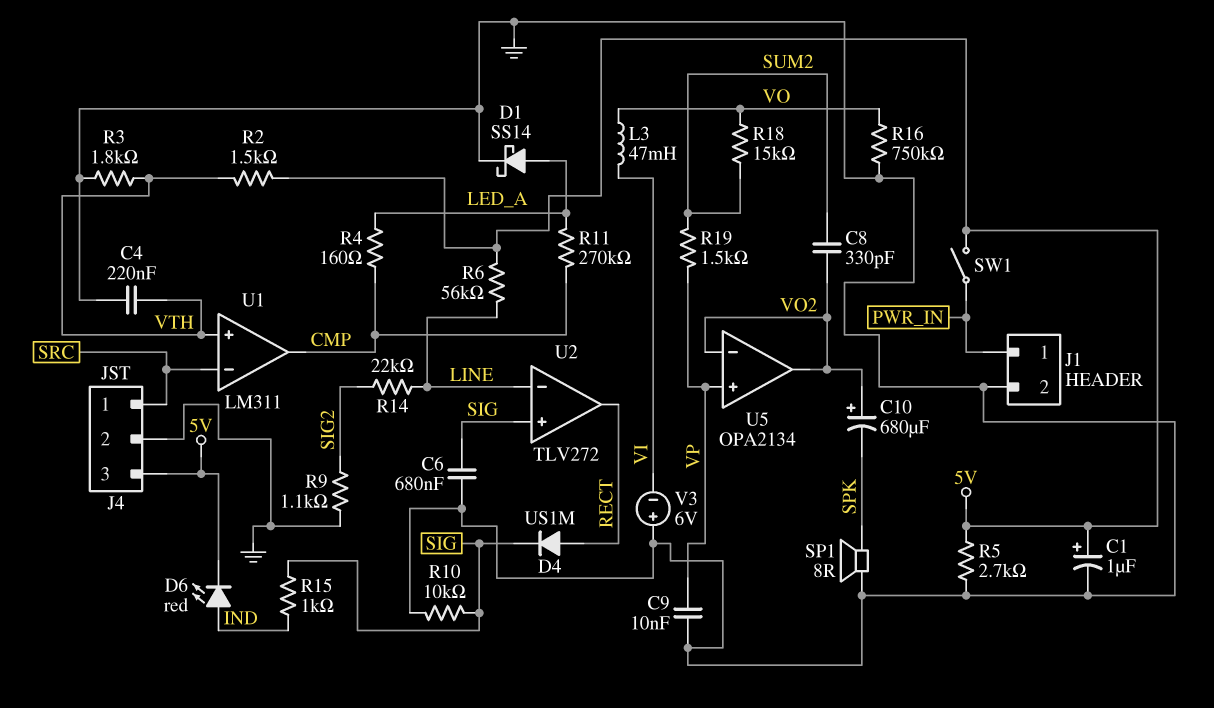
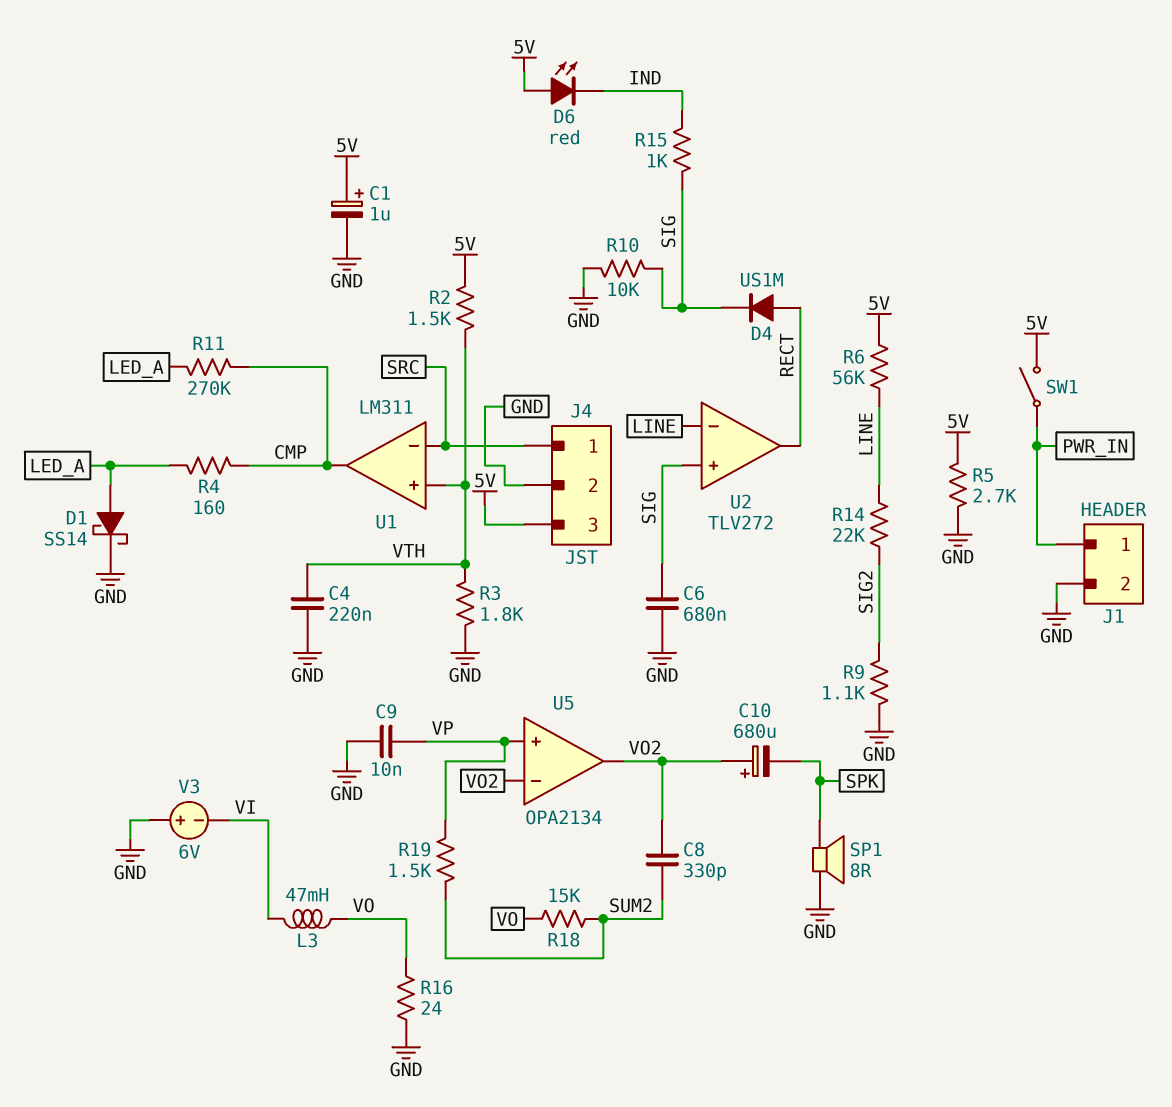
D6: LED red (A IND, K 5V) -> LED red (A 5V, K IND)
R16: 750k (GND, VO) -> 24 (GND, VO)

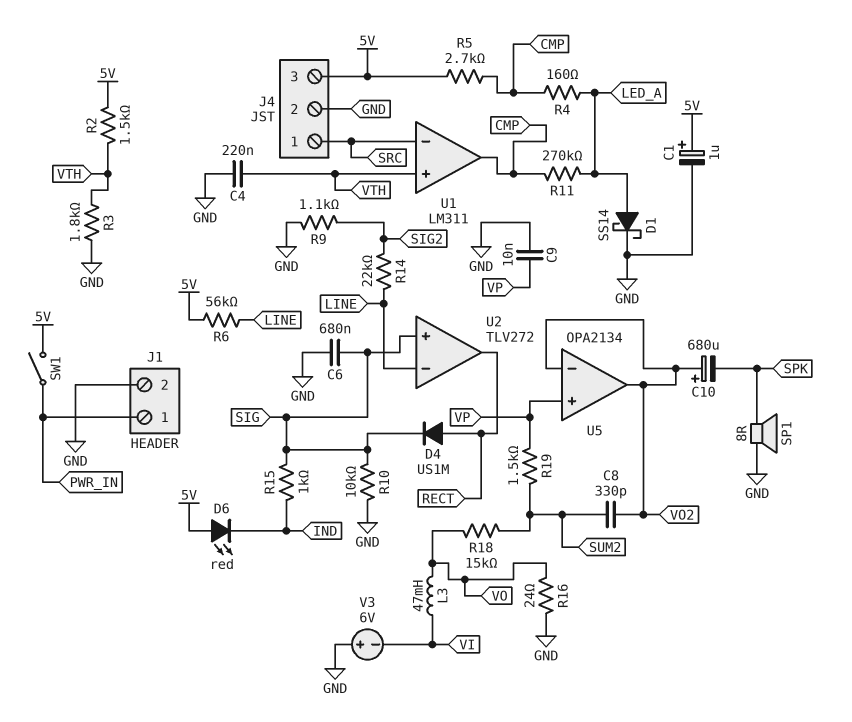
R5: 2.7k (5V, GND) -> 2.7k (5V, CMP)

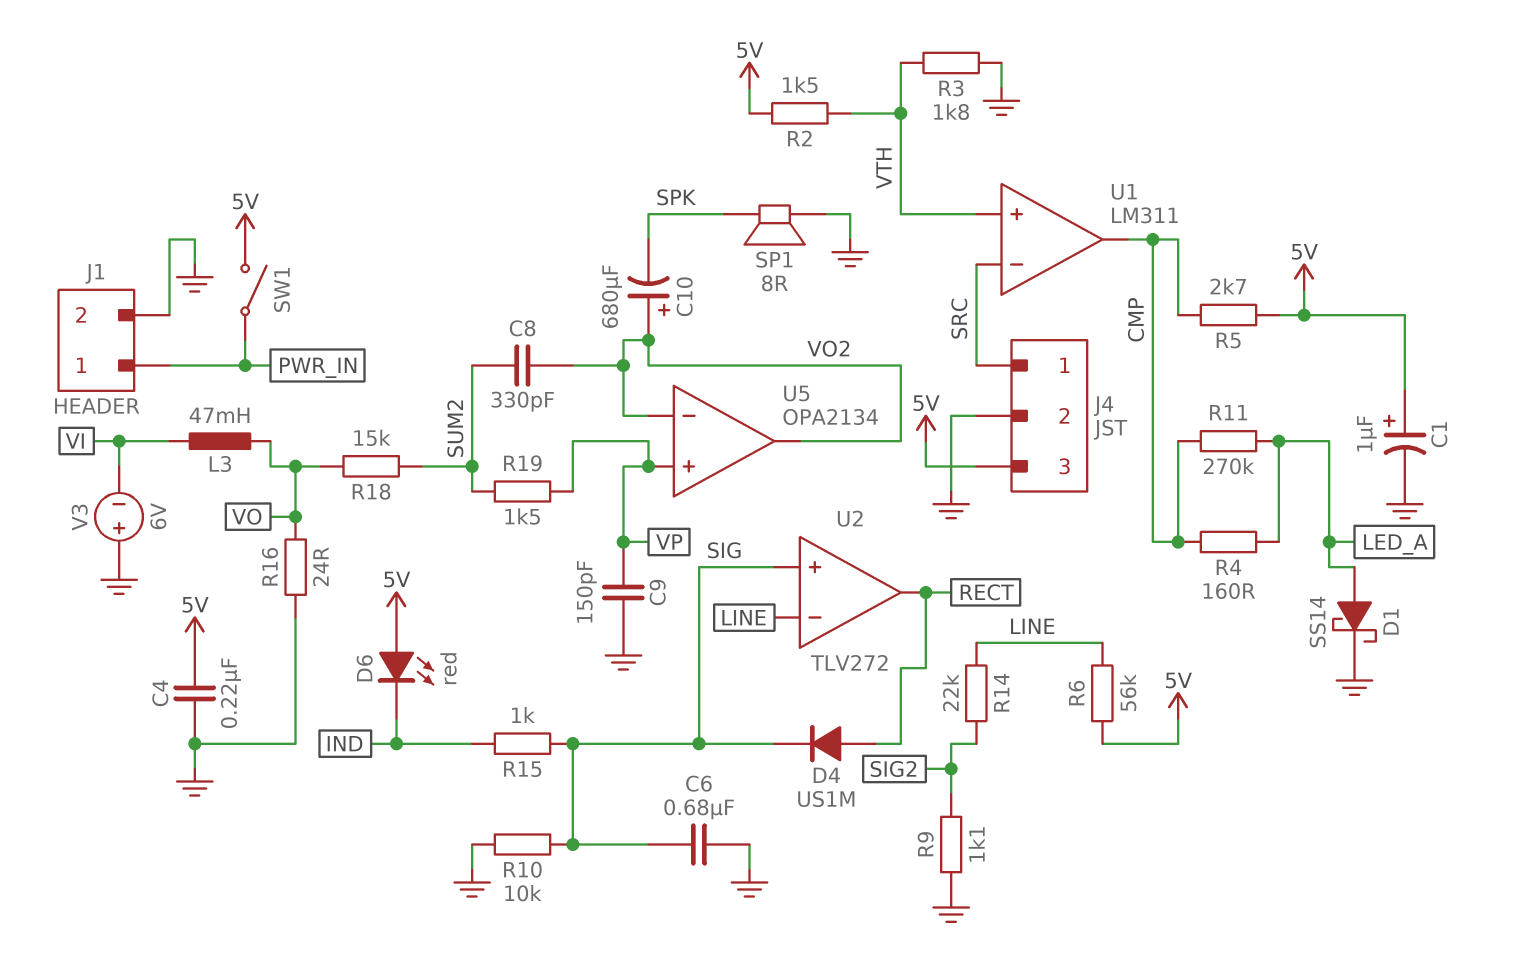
C4: 220nF (GND, VTH) -> 220nF (5V, GND)
C9: 10nF (GND, VP) -> 150pF (GND, VP)

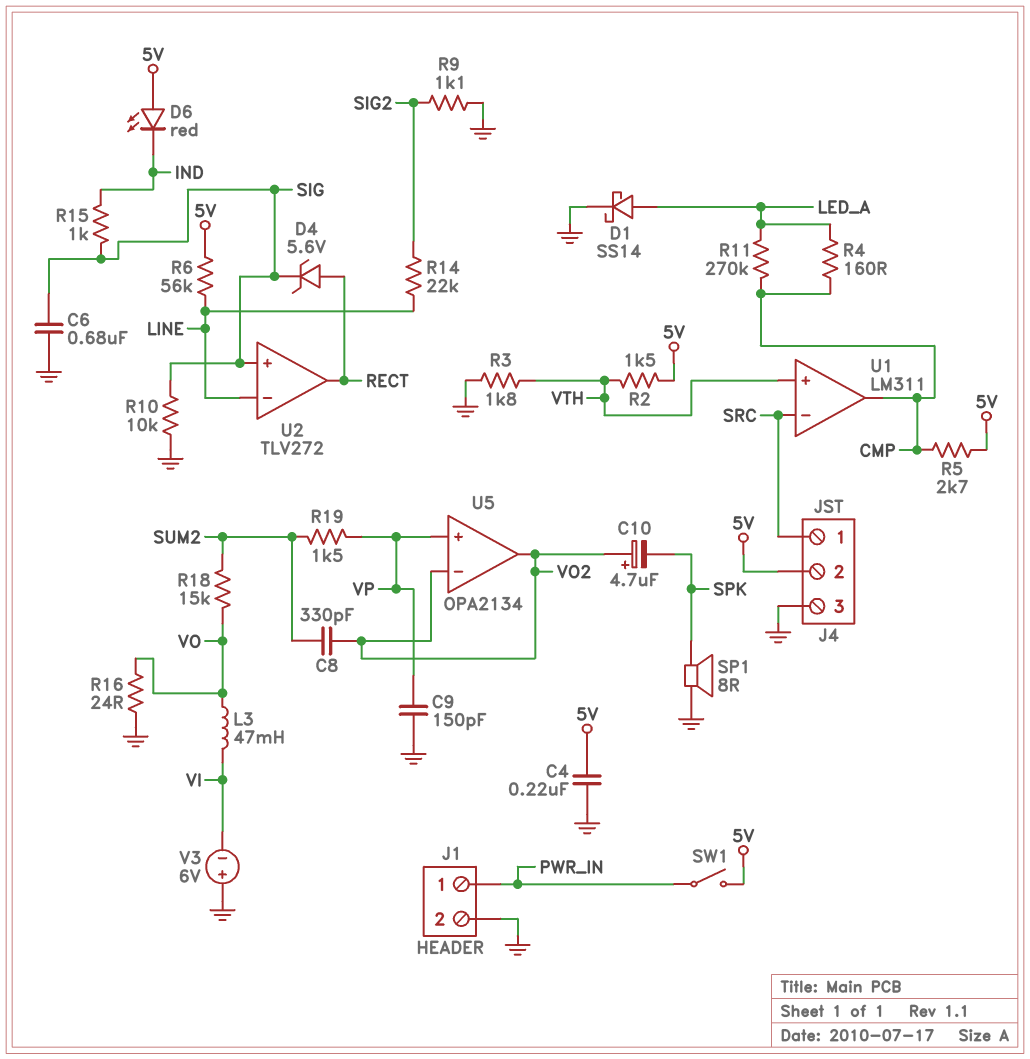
C1: 1uF (plus 5V, minus GND) -> none
C10: 680uF (plus VO2, minus SPK) -> 4.7uF (plus VO2, minus SPK)
D4: diode US1M (A RECT, K SIG) -> zener 5.6V (A RECT, K SIG)
J4 pin 2: GND -> 5V
J4 pin 3: 5V -> GND

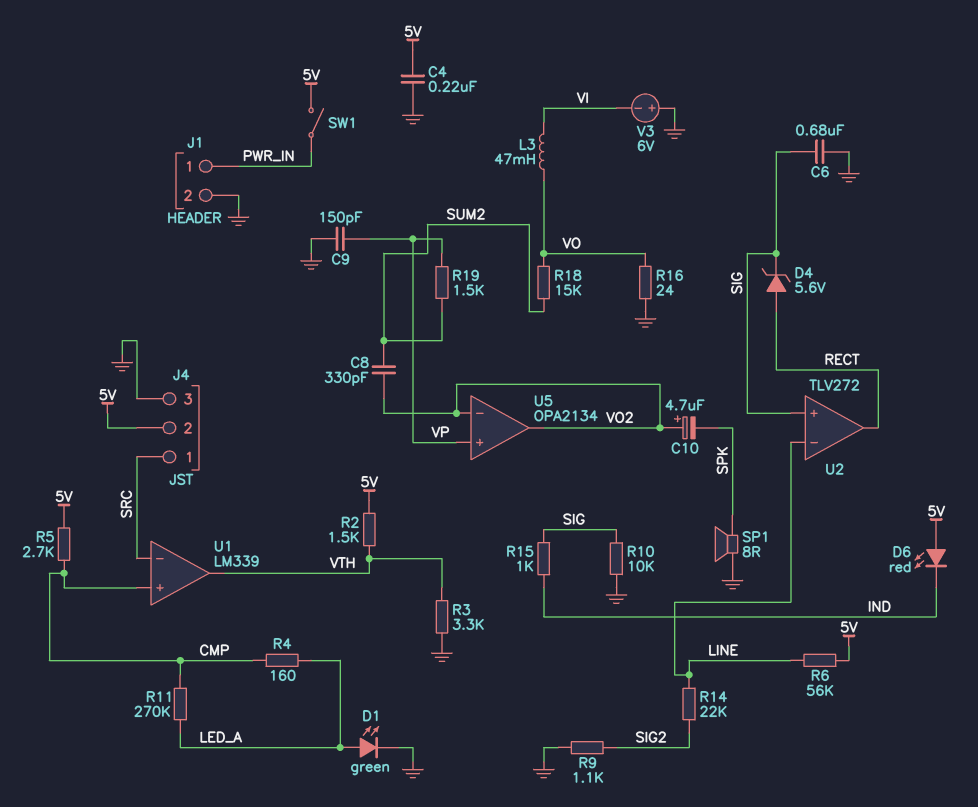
D1: schottky SS14 (A LED_A, K GND) -> LED green (A LED_A, K GND)
R3: 1.8k (GND, VTH) -> 3.3k (GND, VTH)
U1: LM311 -> LM339
U1 pin in+: VTH -> CMP
U1 pin out: CMP -> VTH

──────────

Exercise: Once you reach the line containing "D1: schottky SS14", output that line and each one after it exactly, ending with the final line of the listing and adding nothing else.

Answer box:
D1: schottky SS14 (A LED_A, K GND) -> LED green (A LED_A, K GND)
R3: 1.8k (GND, VTH) -> 3.3k (GND, VTH)
U1: LM311 -> LM339
U1 pin in+: VTH -> CMP
U1 pin out: CMP -> VTH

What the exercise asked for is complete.